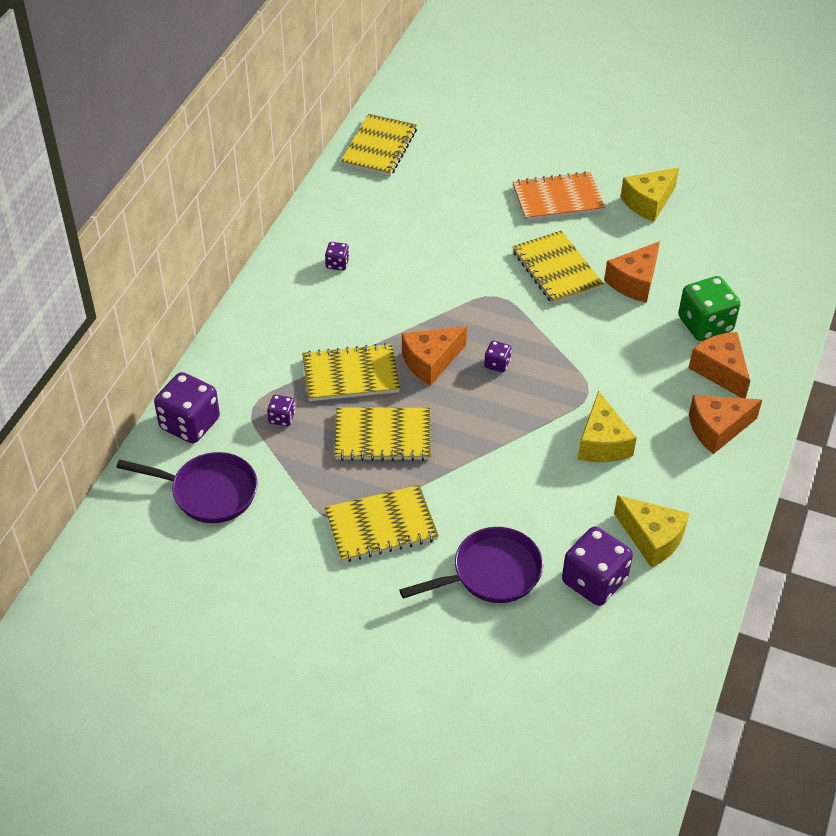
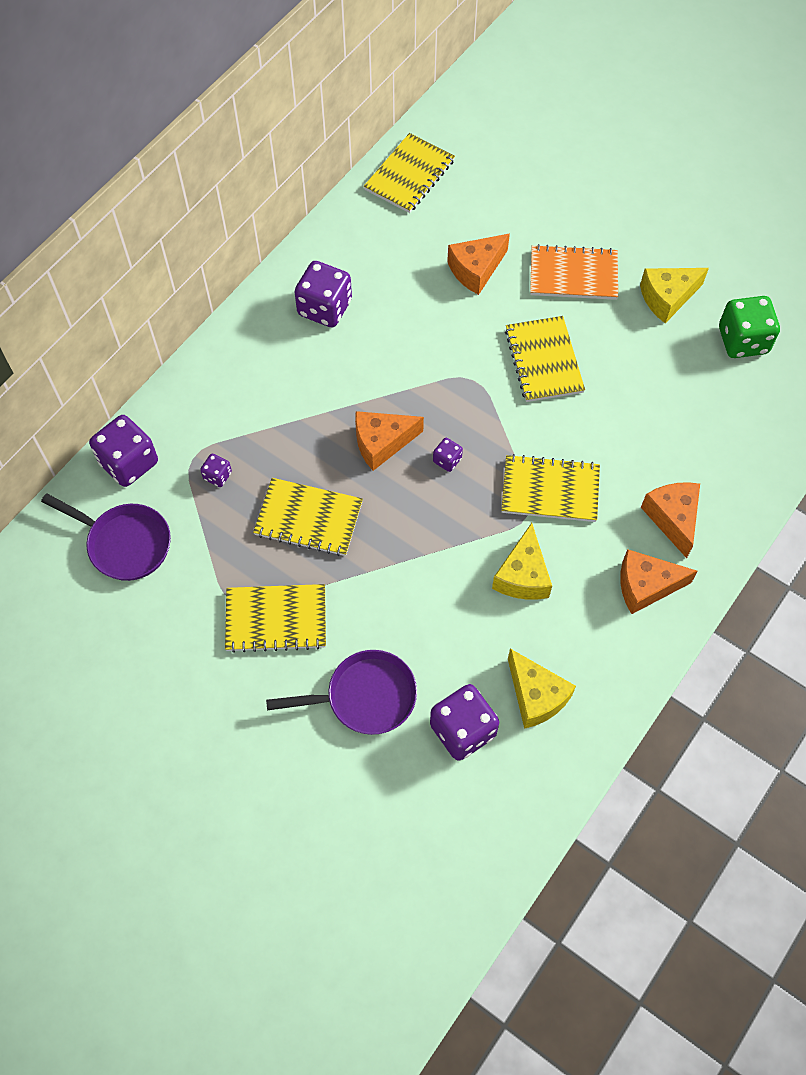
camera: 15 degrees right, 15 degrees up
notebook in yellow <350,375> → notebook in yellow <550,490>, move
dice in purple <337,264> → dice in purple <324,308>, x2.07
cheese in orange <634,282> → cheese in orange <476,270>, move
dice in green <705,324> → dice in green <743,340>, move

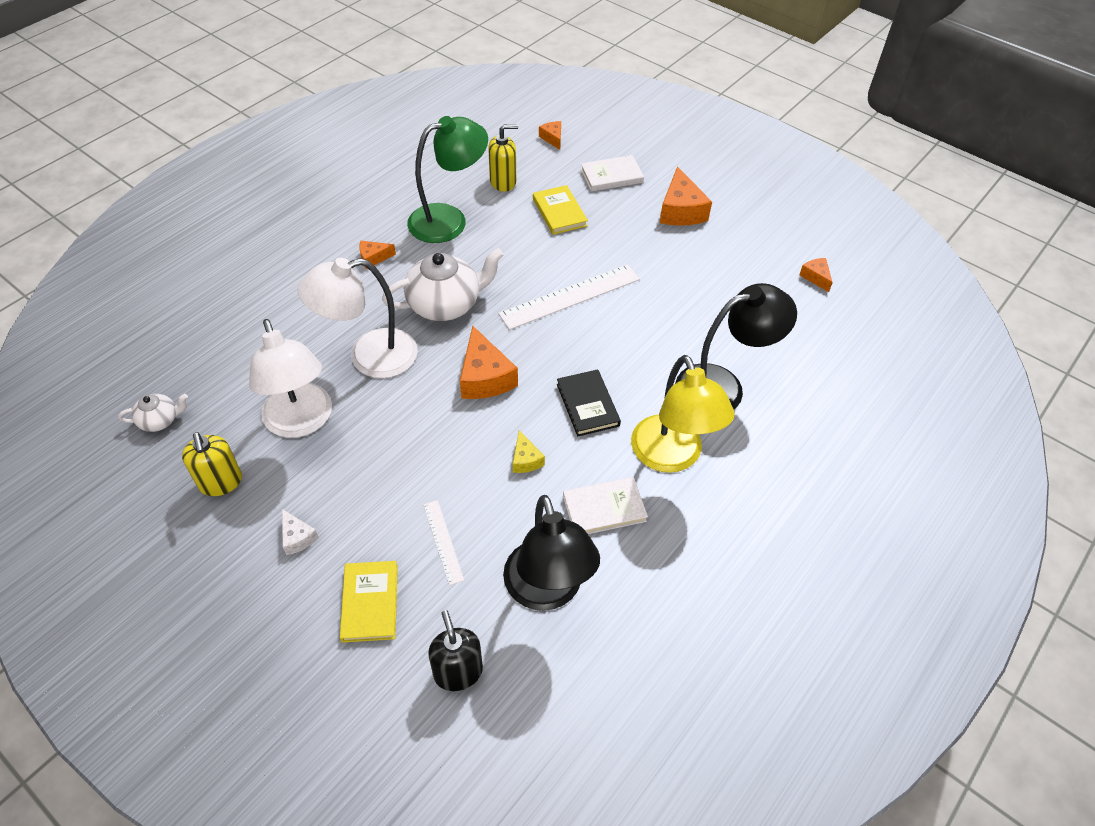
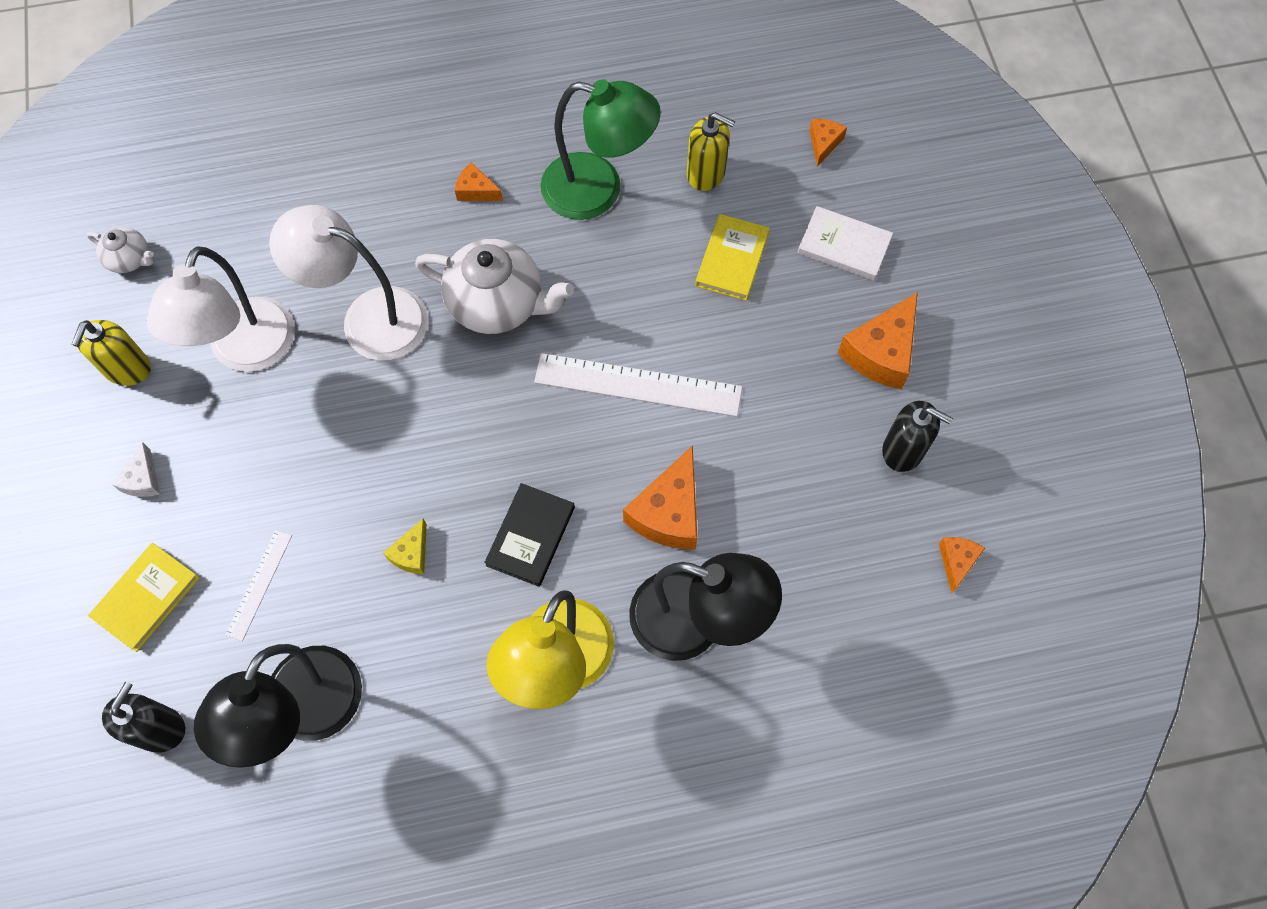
camera: 40 degrees right, 15 degrees up
cheese in orange <484,377> → cheese in orange <668,512>, move
book in white <604,508> → -
- → soap dispenser in black <903,450>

> **The problem**: Without including any pictures, reproduce the listing exactly.

> **Answer to this task**:
camera: 15 degrees right, 15 degrees up
notebook in yellow <350,375> → notebook in yellow <550,490>, move
dice in purple <337,264> → dice in purple <324,308>, x2.07
cheese in orange <634,282> → cheese in orange <476,270>, move
dice in green <705,324> → dice in green <743,340>, move

camera: 40 degrees right, 15 degrees up
cheese in orange <484,377> → cheese in orange <668,512>, move
book in white <604,508> → -
- → soap dispenser in black <903,450>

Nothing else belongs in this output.